━━━━━ Material for the task ━━━━━

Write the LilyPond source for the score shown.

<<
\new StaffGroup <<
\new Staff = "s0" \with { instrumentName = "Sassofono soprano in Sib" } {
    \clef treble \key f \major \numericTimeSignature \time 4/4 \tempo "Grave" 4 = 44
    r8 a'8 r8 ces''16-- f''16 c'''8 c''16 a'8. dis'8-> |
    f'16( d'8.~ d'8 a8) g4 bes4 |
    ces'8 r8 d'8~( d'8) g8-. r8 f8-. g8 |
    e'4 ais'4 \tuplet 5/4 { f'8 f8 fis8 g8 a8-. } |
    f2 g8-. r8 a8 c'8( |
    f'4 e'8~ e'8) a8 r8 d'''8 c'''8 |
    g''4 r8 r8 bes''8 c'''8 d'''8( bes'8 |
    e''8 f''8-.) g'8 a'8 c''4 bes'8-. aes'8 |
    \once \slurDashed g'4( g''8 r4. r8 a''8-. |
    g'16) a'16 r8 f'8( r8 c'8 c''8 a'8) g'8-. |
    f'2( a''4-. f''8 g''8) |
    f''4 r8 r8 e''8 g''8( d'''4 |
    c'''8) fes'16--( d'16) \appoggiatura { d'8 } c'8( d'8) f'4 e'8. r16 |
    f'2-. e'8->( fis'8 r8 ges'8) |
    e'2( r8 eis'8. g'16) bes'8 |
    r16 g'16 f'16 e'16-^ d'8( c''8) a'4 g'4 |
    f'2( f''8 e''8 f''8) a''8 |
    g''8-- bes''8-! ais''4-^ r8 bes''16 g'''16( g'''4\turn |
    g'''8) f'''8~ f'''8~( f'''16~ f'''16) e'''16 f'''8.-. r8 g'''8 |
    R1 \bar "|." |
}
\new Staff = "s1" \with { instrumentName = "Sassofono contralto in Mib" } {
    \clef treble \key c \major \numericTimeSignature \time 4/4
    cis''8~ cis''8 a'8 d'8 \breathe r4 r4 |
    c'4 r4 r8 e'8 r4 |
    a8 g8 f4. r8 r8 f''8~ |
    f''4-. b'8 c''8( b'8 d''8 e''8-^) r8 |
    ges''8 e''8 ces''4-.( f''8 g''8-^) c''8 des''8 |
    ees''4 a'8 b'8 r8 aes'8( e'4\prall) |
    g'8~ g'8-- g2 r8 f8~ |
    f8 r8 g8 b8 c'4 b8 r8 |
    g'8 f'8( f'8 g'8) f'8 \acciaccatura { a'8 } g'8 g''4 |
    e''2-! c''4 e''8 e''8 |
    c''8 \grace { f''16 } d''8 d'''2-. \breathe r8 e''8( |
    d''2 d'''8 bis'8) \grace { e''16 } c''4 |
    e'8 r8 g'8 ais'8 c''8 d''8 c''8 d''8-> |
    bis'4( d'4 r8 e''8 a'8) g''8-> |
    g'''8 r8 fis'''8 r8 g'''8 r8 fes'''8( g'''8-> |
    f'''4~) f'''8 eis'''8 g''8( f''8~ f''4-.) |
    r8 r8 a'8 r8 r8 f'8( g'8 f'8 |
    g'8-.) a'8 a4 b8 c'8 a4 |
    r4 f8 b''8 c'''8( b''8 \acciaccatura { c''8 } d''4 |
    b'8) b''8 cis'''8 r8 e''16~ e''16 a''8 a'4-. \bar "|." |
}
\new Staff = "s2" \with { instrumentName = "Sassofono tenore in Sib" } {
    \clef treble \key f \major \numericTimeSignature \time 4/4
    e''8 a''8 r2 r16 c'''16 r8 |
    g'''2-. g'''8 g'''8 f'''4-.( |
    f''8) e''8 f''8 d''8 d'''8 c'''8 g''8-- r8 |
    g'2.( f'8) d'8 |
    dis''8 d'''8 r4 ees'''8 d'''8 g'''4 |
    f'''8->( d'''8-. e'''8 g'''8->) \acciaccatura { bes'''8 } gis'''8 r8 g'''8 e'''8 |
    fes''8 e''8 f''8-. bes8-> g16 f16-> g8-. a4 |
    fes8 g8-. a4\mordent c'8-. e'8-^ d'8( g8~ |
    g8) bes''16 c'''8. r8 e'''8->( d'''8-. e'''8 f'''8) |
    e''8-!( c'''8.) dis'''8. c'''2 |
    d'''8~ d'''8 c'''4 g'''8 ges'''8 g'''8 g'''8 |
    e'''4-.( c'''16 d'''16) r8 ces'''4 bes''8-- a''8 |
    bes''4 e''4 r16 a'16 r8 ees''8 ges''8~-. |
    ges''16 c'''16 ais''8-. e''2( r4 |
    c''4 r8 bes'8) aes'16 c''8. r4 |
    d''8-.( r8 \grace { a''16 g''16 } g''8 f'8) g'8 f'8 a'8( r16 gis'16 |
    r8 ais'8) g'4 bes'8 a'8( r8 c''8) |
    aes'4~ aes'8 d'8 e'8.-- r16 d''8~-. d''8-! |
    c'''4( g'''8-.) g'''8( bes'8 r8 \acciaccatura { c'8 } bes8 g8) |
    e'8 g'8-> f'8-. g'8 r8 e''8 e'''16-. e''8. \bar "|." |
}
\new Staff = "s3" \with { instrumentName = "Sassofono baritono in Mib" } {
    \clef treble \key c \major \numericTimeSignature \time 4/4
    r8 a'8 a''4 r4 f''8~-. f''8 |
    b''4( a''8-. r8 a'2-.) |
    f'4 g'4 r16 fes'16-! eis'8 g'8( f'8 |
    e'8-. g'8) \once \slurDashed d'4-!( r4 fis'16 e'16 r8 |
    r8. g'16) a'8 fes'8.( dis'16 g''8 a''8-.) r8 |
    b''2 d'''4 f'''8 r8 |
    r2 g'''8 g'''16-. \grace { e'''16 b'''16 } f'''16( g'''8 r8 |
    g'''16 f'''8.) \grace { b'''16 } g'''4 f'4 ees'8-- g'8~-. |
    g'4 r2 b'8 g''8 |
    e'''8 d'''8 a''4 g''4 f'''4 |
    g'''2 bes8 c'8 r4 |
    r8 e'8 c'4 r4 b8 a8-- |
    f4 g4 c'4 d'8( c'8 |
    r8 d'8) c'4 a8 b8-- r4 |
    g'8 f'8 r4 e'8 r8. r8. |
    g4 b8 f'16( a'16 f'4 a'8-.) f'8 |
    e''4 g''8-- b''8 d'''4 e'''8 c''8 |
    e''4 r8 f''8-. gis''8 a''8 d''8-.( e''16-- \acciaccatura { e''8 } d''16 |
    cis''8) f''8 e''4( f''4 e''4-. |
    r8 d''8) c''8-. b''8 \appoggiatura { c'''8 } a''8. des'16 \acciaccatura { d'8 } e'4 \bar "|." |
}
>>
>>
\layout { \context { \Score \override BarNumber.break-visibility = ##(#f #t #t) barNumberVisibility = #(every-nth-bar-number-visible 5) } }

━━━━━

* What to produce *
List each line of the listing above that contains the string "time", matching case exactly.

* Solution to this task *
    \clef treble \key f \major \numericTimeSignature \time 4/4 \tempo "Grave" 4 = 44
    \clef treble \key c \major \numericTimeSignature \time 4/4
    \clef treble \key f \major \numericTimeSignature \time 4/4
    \clef treble \key c \major \numericTimeSignature \time 4/4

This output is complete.